* **ACTIVITY**: The expected result is the full set of records, copied precisely, with images dropped.
┌──
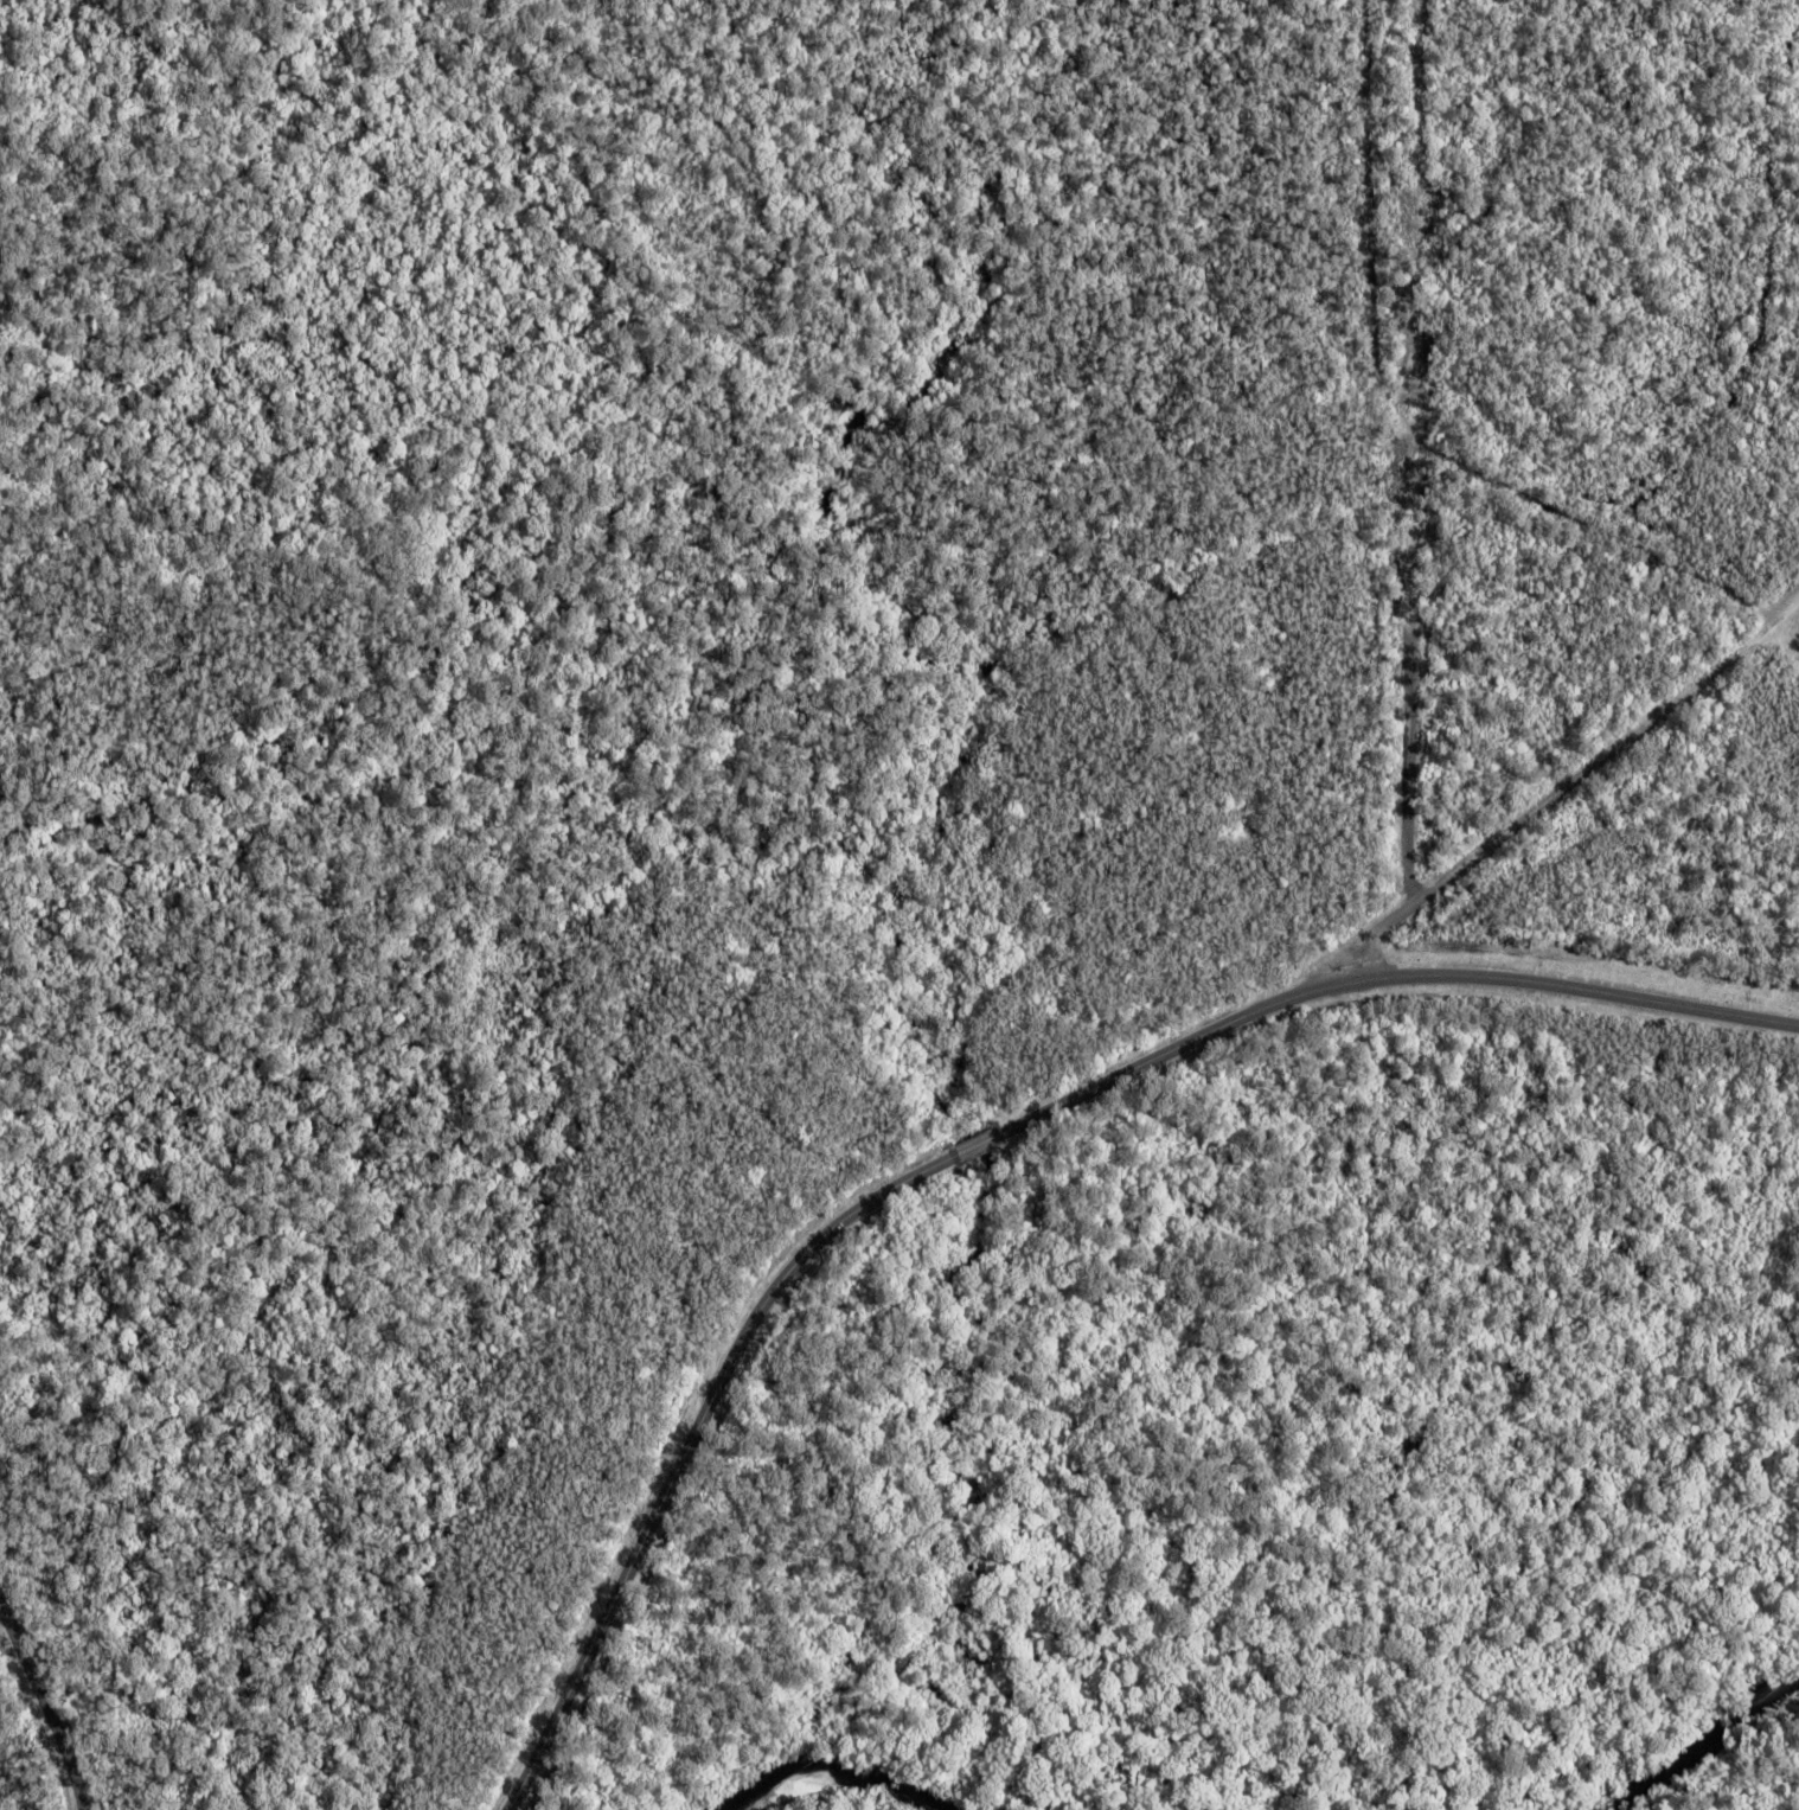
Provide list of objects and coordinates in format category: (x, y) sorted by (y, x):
road: (1375, 291)
building: (1661, 730)
building: (1643, 746)
road: (1604, 751)
road: (1412, 795)
road: (989, 1140)
road: (47, 1705)
river: (1705, 1745)
river: (833, 1768)

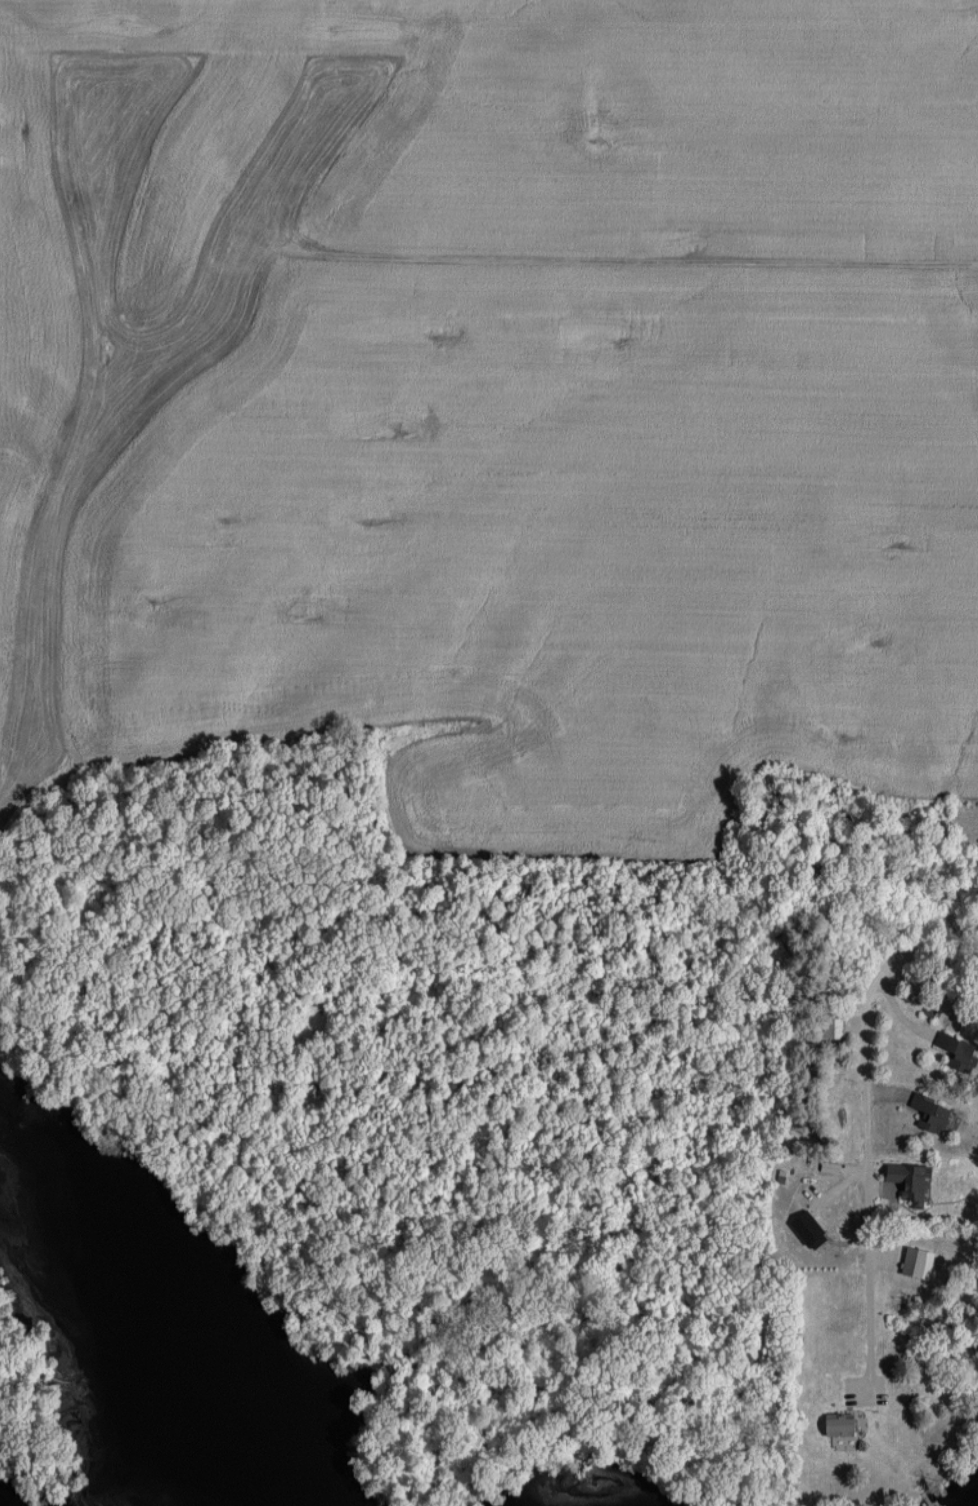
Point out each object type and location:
building: (955, 1052)
building: (928, 1114)
road: (861, 1131)
building: (901, 1185)
building: (833, 1425)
└──
* **EXERCISE RESPONSE**:
Provide list of objects and coordinates in format category: (x, y) sorted by (y, x):
road: (1375, 291)
building: (1661, 730)
building: (1643, 746)
road: (1604, 751)
road: (1412, 795)
road: (989, 1140)
road: (47, 1705)
river: (1705, 1745)
river: (833, 1768)

Point out each object type and location:
building: (955, 1052)
building: (928, 1114)
road: (861, 1131)
building: (901, 1185)
building: (833, 1425)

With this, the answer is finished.